_WHAT THE EXERCISE ASKS_
Report back every line in the data that includes the string "minus".

_TASK MATERIAL_
——

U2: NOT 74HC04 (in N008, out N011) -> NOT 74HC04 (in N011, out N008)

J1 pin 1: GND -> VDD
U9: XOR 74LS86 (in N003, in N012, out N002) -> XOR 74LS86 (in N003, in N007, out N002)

——

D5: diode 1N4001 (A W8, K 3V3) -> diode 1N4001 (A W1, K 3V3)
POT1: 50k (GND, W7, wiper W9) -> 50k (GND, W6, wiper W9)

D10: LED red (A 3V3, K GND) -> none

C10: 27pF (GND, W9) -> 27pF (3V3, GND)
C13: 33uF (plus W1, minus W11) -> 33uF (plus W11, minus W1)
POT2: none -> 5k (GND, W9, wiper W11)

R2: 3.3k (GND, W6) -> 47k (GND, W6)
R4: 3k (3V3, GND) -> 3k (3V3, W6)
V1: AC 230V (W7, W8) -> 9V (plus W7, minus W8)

——

_EXERCISE ANSWER_
C13: 33uF (plus W1, minus W11) -> 33uF (plus W11, minus W1)
V1: AC 230V (W7, W8) -> 9V (plus W7, minus W8)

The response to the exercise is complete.